In the records below, repeat word for word only the lines starting at the one that contains "replaced: purple glasses" and ending at the one that contains "camera: 90 degrees left, 25 degrees down", pictures excluded.

[Start of section]

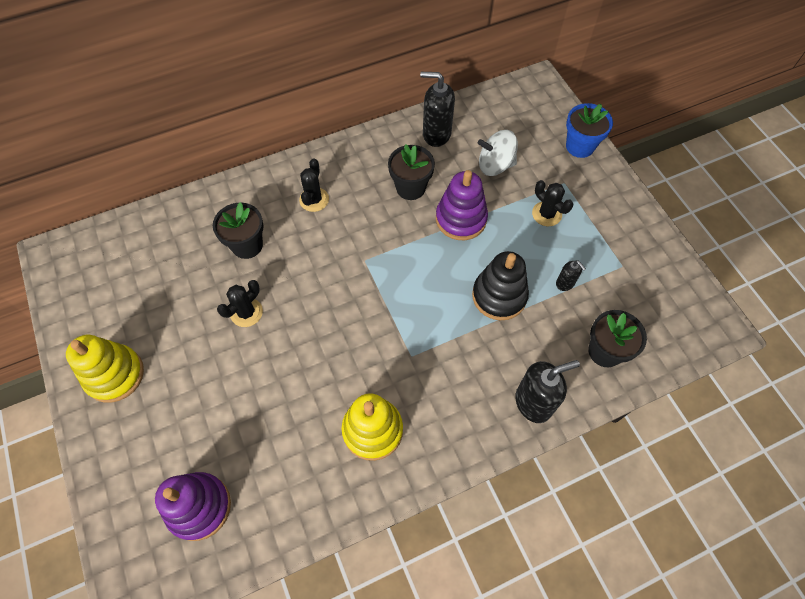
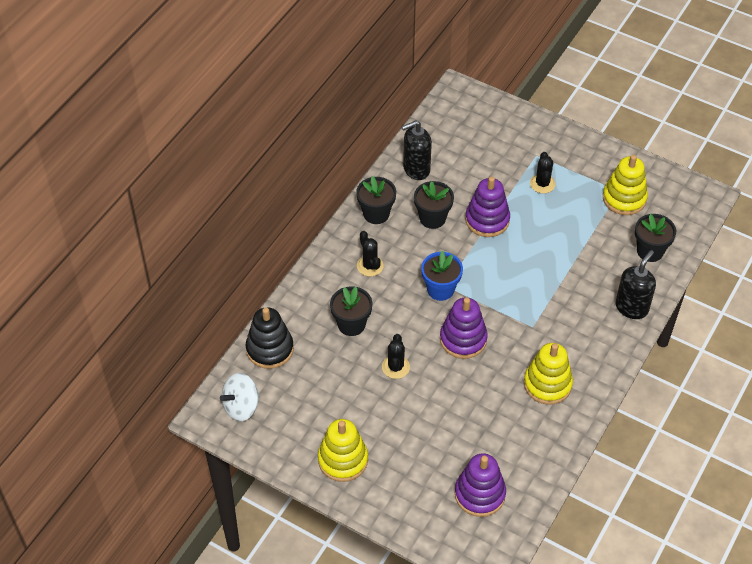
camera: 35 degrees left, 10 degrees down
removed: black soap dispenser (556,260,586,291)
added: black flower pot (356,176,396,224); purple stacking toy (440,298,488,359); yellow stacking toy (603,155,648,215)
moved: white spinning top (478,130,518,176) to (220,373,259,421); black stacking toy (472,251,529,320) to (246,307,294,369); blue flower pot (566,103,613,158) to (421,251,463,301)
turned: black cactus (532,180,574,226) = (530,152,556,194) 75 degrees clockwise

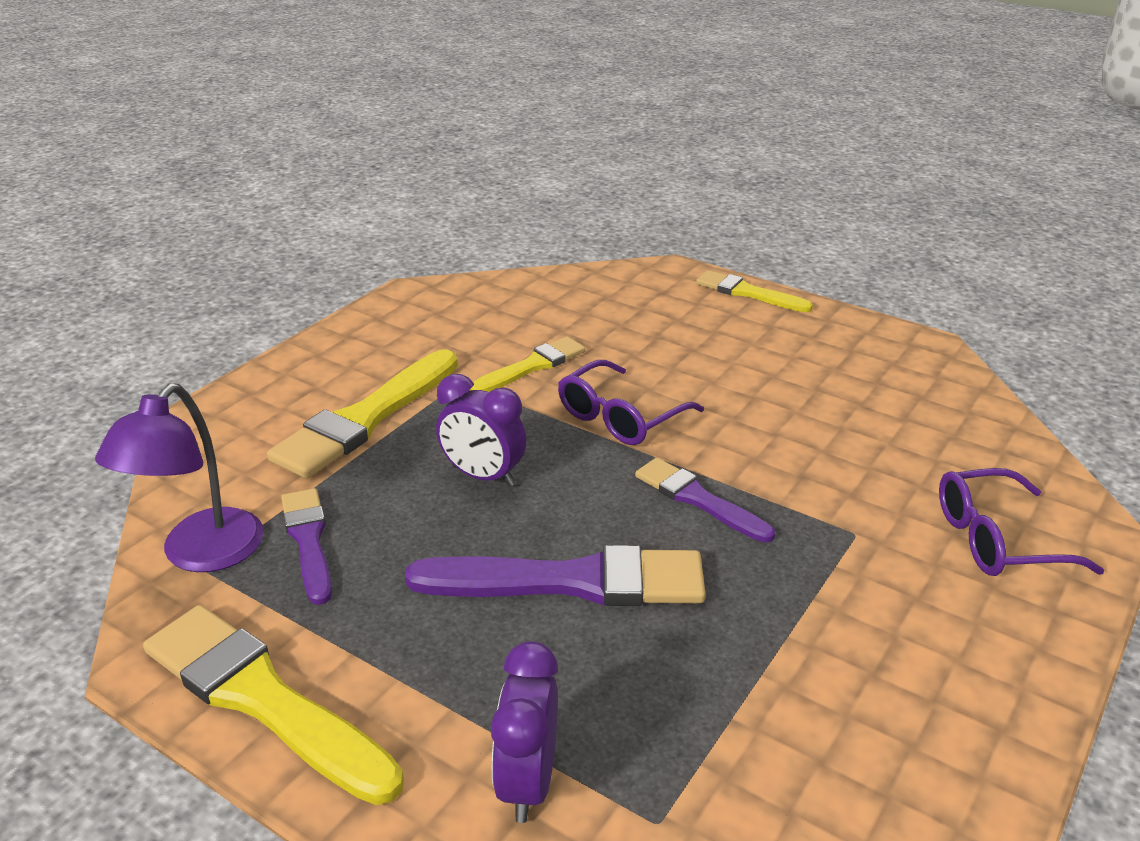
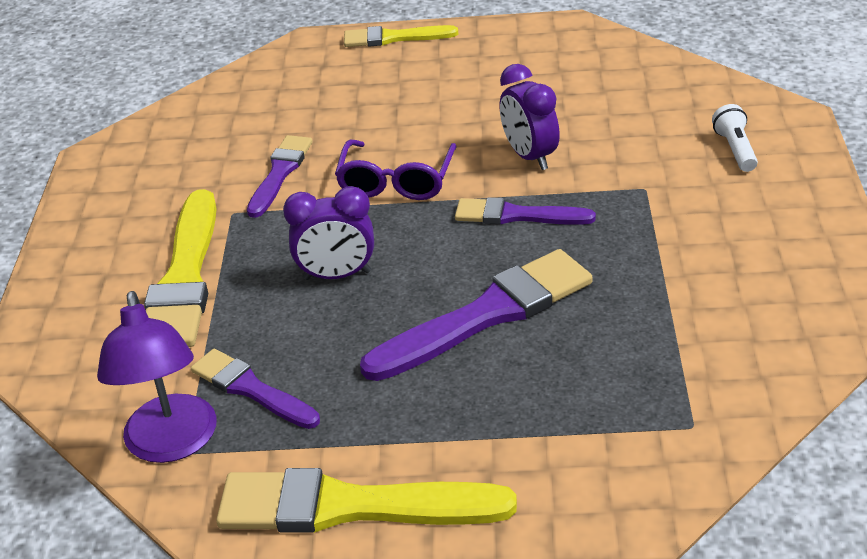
camera: 30 degrees left, 5 degrees up
moved: purple clock (491,641,558,823) to (500,64,560,170)
replaced: purple glasses (939,468,1104,576) to white flashlight (712,104,758,172)
recoloured: yellow brush (469,336,585,392) to purple brush (247,135,313,218)

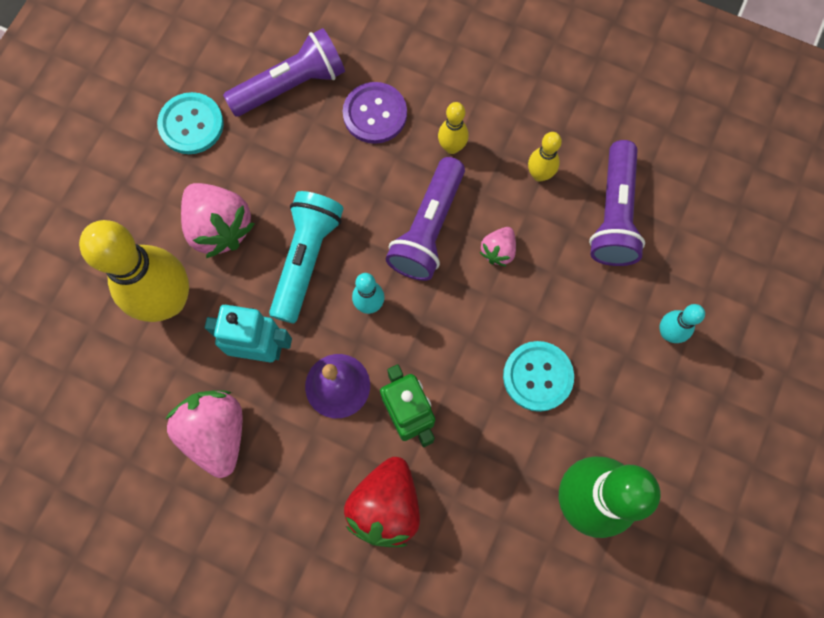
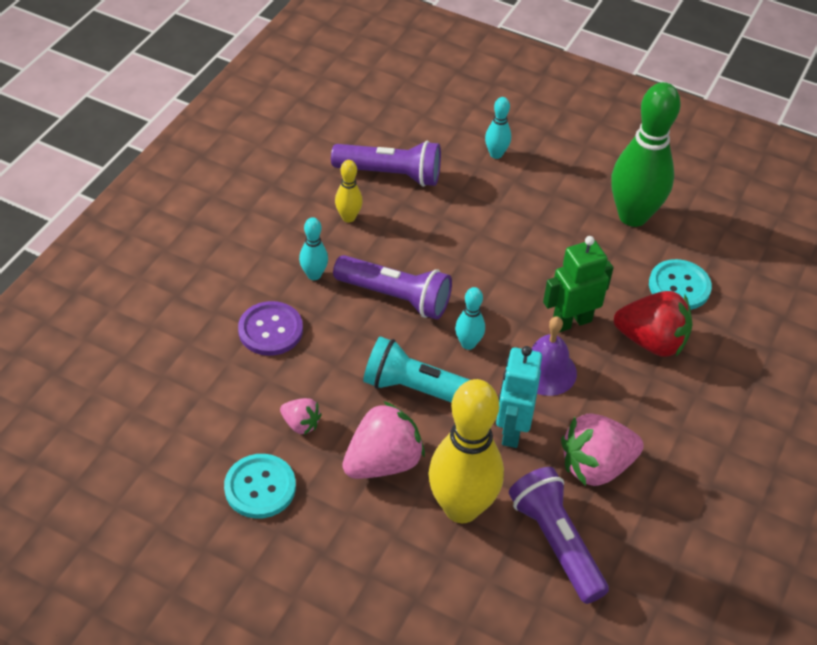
camera: 90 degrees left, 25 degrees down
moved: pink strawberry (480,227,516,267) to (280,398,322,435); purple flashlight (223,28,345,117) to (509,467,609,604); turquoise button (503,341,574,412) to (649,259,712,310)
recoloured: yellow bowling pin (438,102,469,154) to turquoise bowling pin (299,217,328,280)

[End of section]

• [RESPONSE]
replaced: purple glasses (939,468,1104,576) to white flashlight (712,104,758,172)
recoloured: yellow brush (469,336,585,392) to purple brush (247,135,313,218)

camera: 90 degrees left, 25 degrees down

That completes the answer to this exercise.